** Data for processing follows **
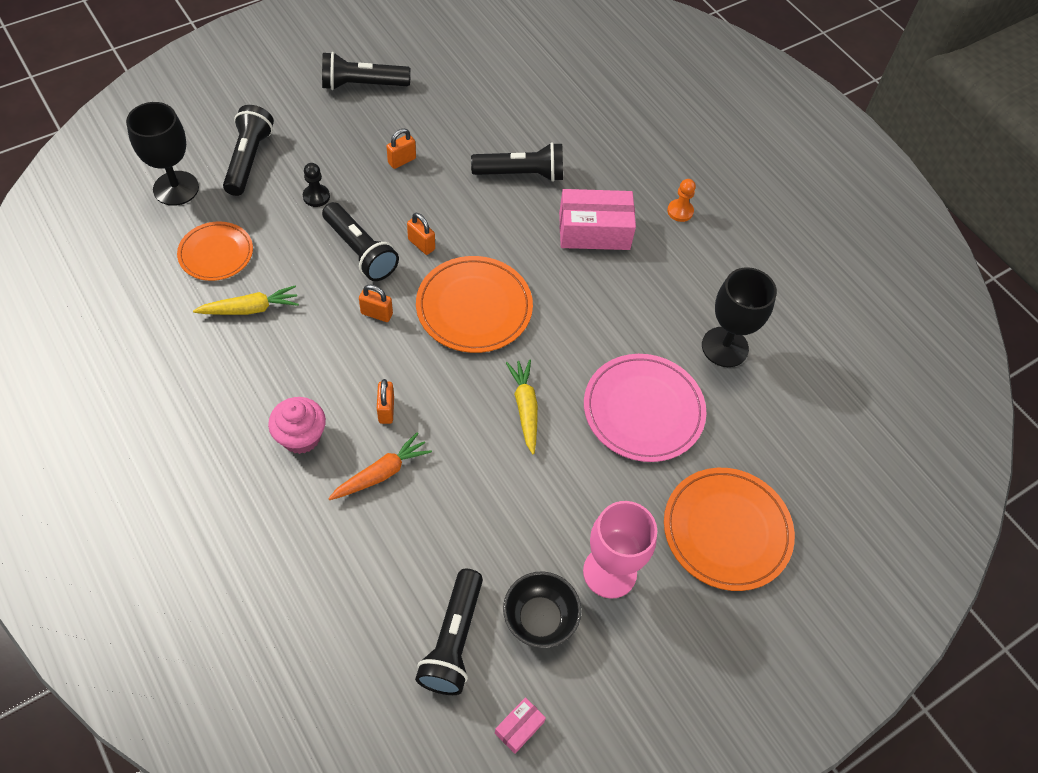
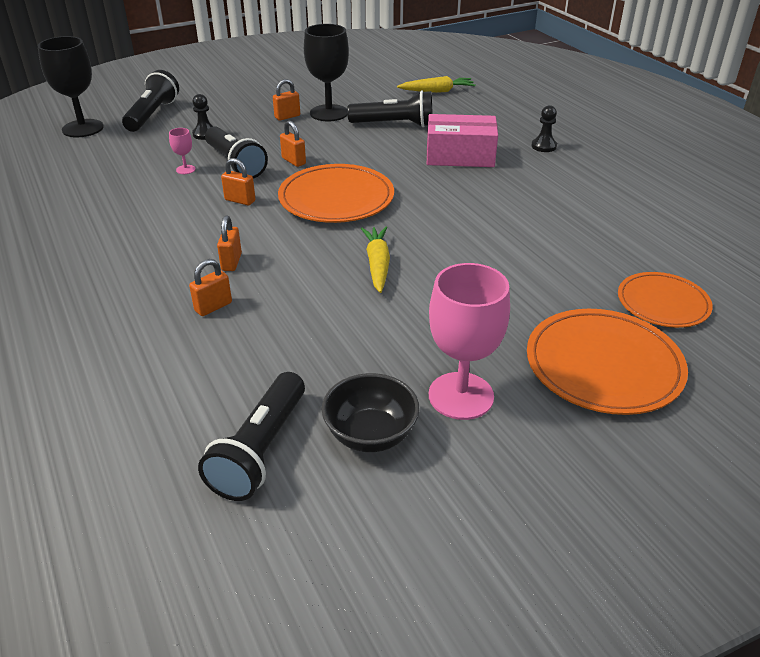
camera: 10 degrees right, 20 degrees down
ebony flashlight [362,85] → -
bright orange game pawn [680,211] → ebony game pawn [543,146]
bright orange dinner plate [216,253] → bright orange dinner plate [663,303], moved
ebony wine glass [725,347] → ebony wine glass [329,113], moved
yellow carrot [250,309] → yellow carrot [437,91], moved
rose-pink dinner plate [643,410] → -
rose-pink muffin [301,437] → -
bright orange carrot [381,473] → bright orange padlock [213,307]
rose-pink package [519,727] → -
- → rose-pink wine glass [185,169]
** End of Data for processing **
- **Problem description**
The response is to contain exactly the lines from the beginning of the data through the line containing "ebony wine glass [725,347]", both ends included, and nothing else; omit the pictures.

- **Problem solution**
camera: 10 degrees right, 20 degrees down
ebony flashlight [362,85] → -
bright orange game pawn [680,211] → ebony game pawn [543,146]
bright orange dinner plate [216,253] → bright orange dinner plate [663,303], moved
ebony wine glass [725,347] → ebony wine glass [329,113], moved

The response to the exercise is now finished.